Records =>
□ □ □
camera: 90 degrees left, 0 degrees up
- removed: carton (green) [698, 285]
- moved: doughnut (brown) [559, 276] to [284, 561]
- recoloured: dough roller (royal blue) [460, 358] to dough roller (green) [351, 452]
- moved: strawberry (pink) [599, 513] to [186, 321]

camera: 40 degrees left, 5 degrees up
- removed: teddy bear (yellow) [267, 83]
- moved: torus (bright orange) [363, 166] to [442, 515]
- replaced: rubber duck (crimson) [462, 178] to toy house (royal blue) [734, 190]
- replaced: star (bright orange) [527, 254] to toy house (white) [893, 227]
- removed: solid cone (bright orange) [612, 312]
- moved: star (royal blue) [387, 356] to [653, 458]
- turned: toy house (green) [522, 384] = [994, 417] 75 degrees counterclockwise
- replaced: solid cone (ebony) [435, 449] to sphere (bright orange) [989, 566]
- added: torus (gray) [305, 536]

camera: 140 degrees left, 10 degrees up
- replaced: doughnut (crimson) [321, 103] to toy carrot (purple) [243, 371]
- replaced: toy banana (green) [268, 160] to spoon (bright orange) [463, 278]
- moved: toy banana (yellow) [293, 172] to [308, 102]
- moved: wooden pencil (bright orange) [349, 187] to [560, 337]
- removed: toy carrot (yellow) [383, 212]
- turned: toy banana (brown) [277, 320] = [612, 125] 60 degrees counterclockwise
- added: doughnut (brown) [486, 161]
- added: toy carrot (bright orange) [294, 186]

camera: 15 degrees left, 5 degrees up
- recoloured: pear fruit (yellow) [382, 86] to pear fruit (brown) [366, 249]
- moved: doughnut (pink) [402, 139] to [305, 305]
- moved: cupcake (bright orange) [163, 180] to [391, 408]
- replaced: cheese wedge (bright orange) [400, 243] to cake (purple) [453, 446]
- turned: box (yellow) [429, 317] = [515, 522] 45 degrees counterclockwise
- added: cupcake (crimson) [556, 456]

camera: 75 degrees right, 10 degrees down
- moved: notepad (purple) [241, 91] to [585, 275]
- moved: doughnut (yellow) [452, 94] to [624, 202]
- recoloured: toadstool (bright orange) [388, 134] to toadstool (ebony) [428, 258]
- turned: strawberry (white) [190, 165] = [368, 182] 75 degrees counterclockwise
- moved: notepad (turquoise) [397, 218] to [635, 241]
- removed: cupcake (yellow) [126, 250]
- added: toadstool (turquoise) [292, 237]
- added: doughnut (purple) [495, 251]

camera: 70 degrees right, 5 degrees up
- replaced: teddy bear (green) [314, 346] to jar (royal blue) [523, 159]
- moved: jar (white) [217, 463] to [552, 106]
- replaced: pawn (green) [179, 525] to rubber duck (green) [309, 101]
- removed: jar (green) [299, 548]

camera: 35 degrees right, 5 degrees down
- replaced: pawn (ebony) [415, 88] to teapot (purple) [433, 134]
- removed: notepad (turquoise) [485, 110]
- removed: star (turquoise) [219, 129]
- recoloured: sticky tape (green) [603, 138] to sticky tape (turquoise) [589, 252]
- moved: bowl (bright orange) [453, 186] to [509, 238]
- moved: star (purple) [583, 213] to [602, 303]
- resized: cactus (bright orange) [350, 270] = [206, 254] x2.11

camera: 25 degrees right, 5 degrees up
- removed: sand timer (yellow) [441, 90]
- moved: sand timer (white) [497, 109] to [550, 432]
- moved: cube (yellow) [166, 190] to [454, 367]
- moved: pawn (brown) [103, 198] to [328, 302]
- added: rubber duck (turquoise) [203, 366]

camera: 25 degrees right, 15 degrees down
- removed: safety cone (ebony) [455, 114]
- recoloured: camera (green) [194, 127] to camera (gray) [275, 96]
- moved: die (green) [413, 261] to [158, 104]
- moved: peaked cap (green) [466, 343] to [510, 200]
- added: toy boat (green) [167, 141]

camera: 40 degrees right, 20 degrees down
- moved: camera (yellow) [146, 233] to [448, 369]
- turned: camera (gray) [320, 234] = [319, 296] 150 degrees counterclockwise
□ □ □
Your task =>
Begin with the line that has "- replaced: rubber" in the listing above and end after the line that has "- turned: toy house"; output those lines exactly.

Result of this task =>
- replaced: rubber duck (crimson) [462, 178] to toy house (royal blue) [734, 190]
- replaced: star (bright orange) [527, 254] to toy house (white) [893, 227]
- removed: solid cone (bright orange) [612, 312]
- moved: star (royal blue) [387, 356] to [653, 458]
- turned: toy house (green) [522, 384] = [994, 417] 75 degrees counterclockwise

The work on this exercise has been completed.